• [GOAL OF THE EXERCISE]: Your output should be the lines below from the one holding "RGB pin R: D12 -> D4" through the one holding "POT2 pin SIG: D5 -> A2", transcribed exactly, with no pictures.

• [DATA IN THIS EXERCISE]:
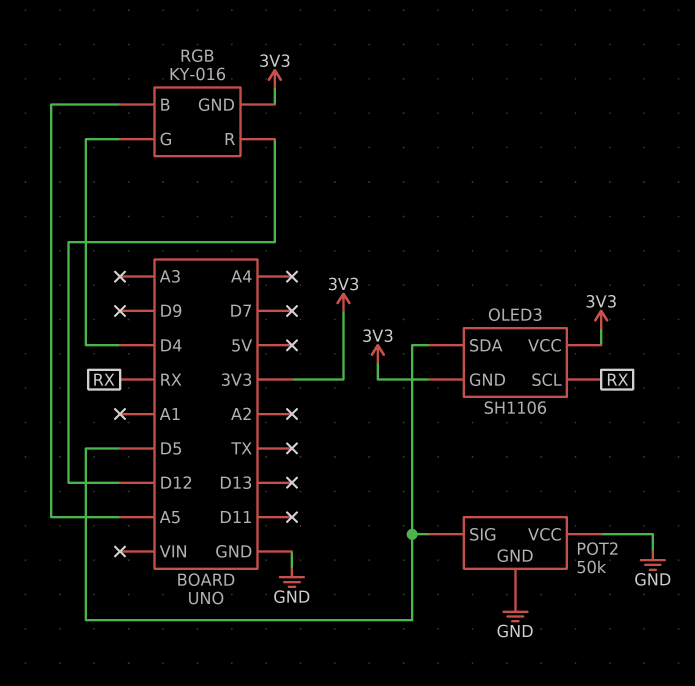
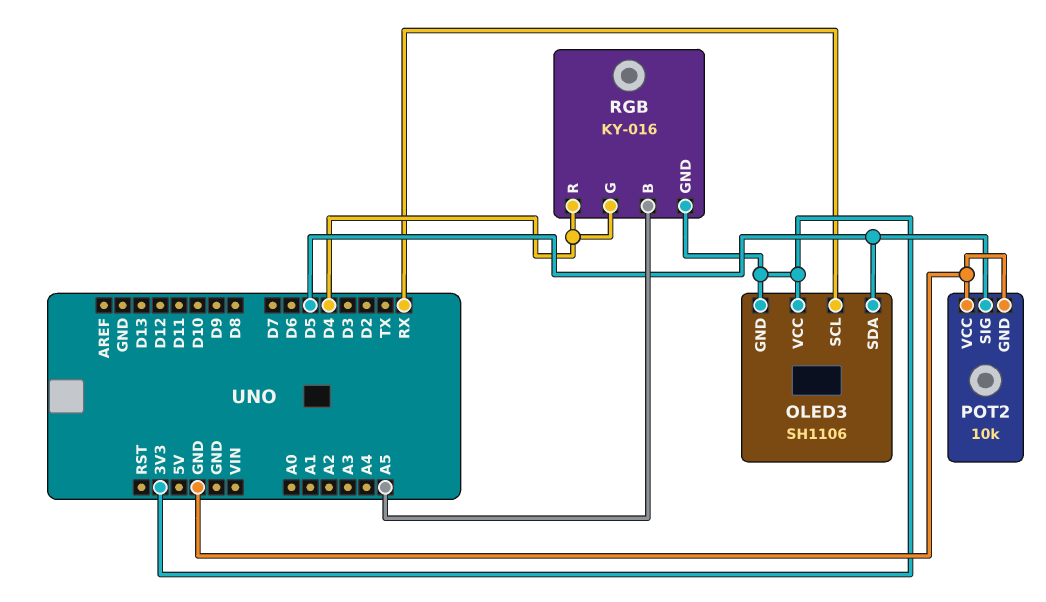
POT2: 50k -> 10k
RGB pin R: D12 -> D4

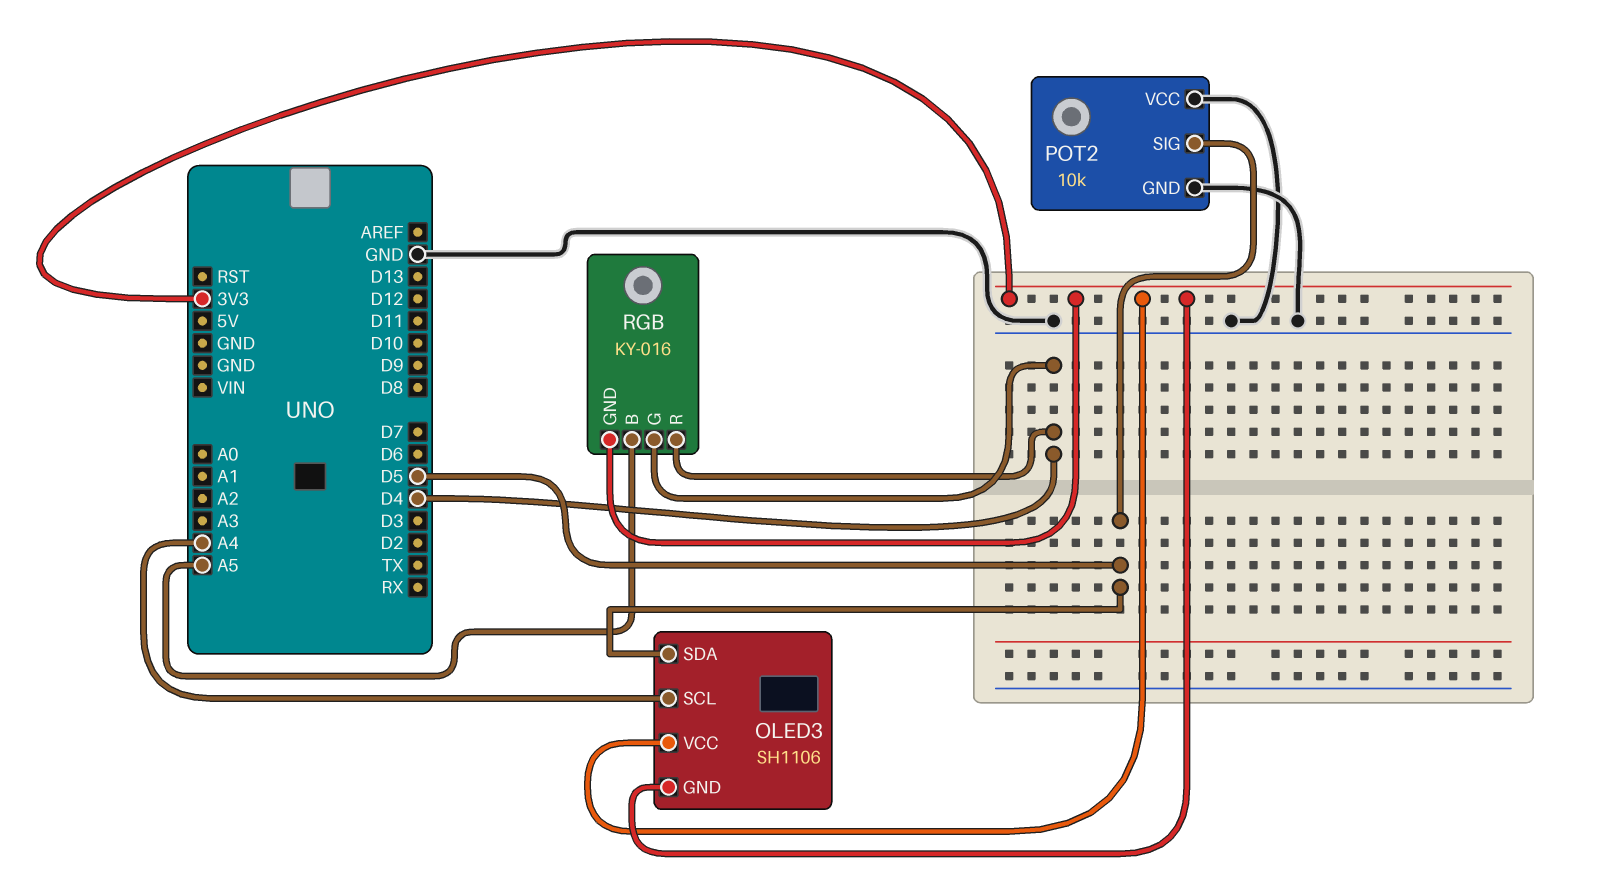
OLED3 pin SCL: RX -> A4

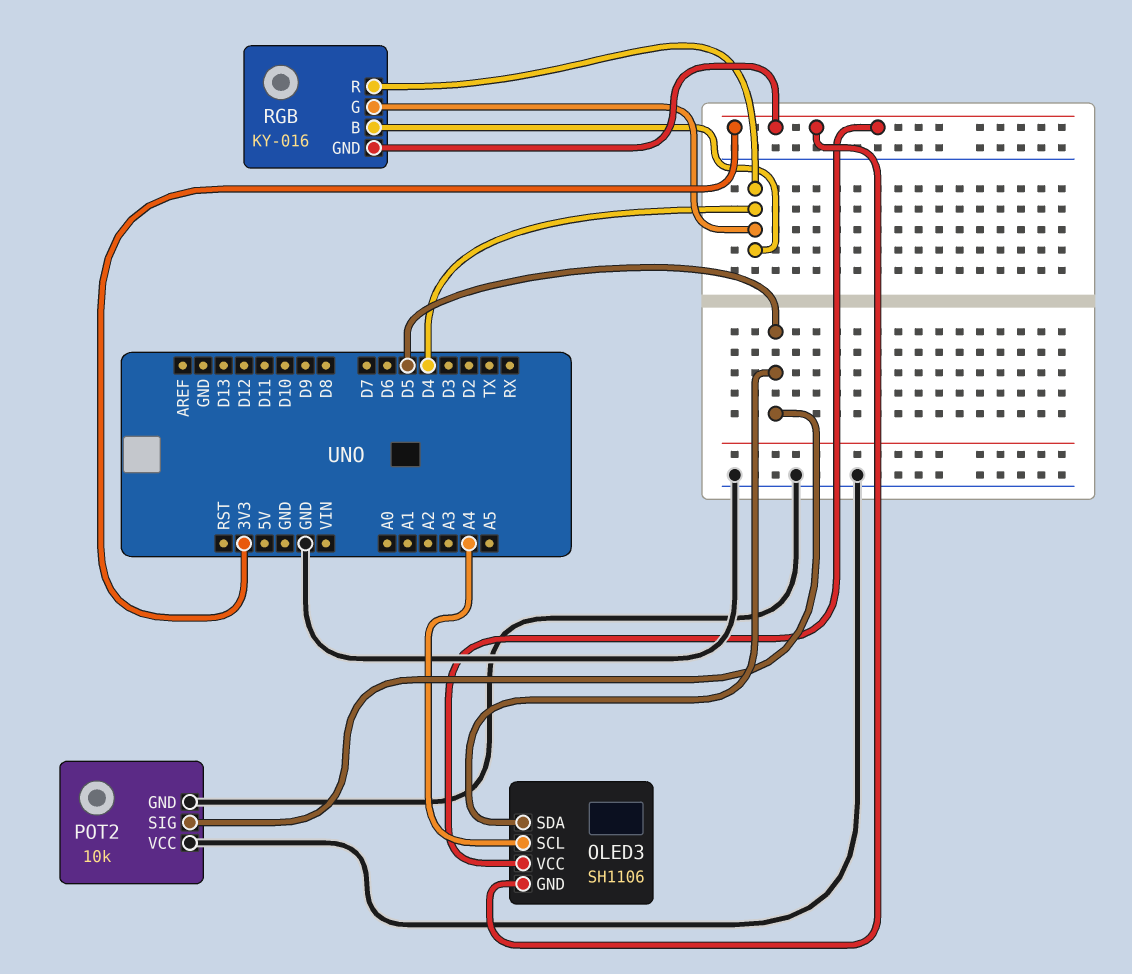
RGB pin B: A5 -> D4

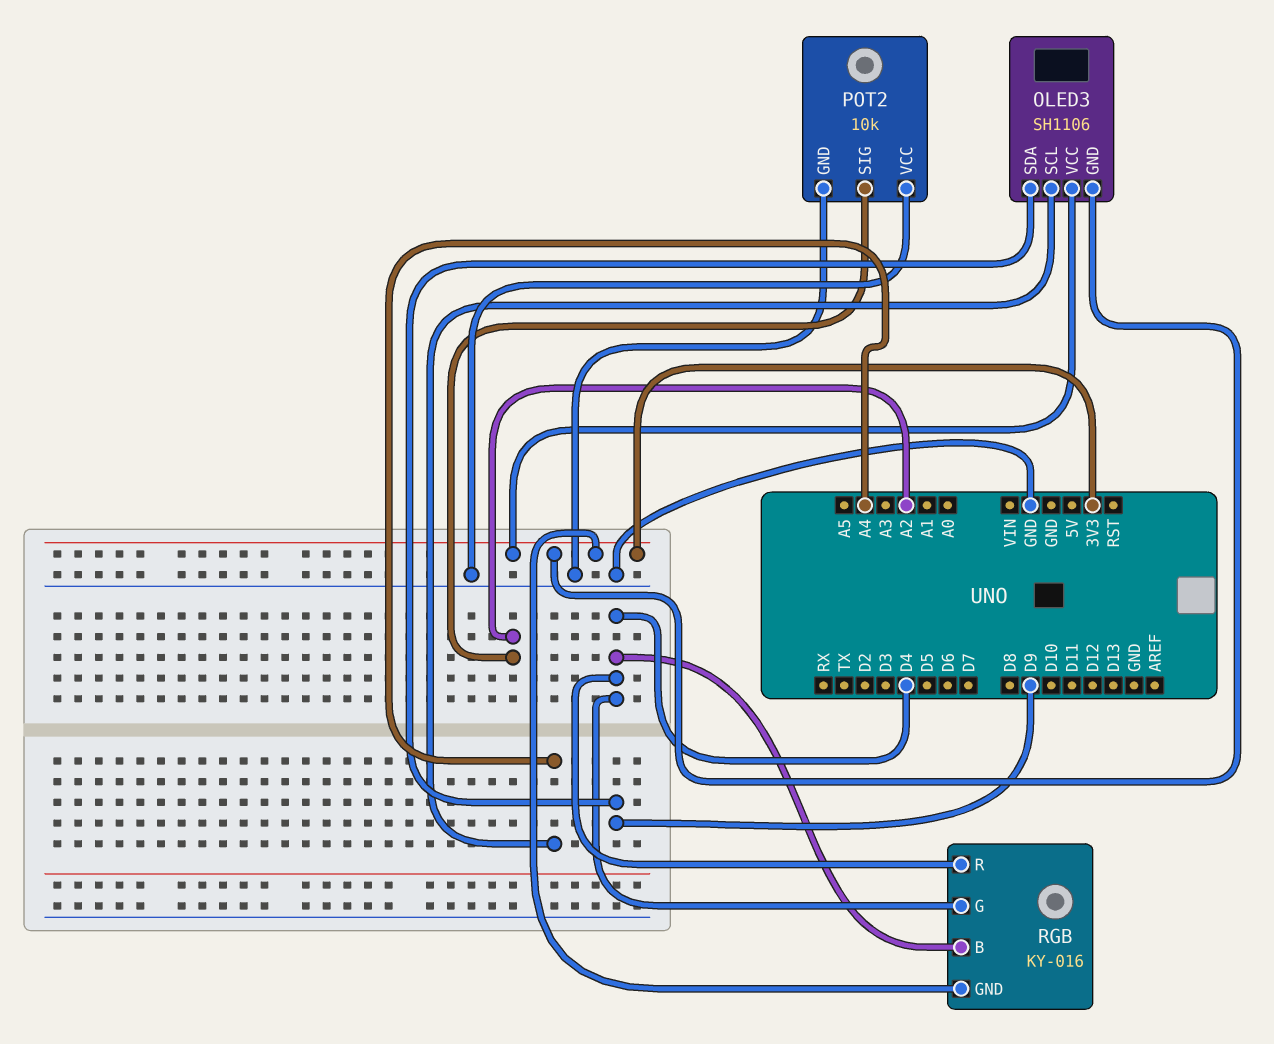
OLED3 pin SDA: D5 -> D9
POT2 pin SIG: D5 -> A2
==
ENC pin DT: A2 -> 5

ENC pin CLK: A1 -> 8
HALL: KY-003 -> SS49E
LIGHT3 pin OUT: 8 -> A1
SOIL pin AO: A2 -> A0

• [REPLY]:
RGB pin R: D12 -> D4

OLED3 pin SCL: RX -> A4

RGB pin B: A5 -> D4

OLED3 pin SDA: D5 -> D9
POT2 pin SIG: D5 -> A2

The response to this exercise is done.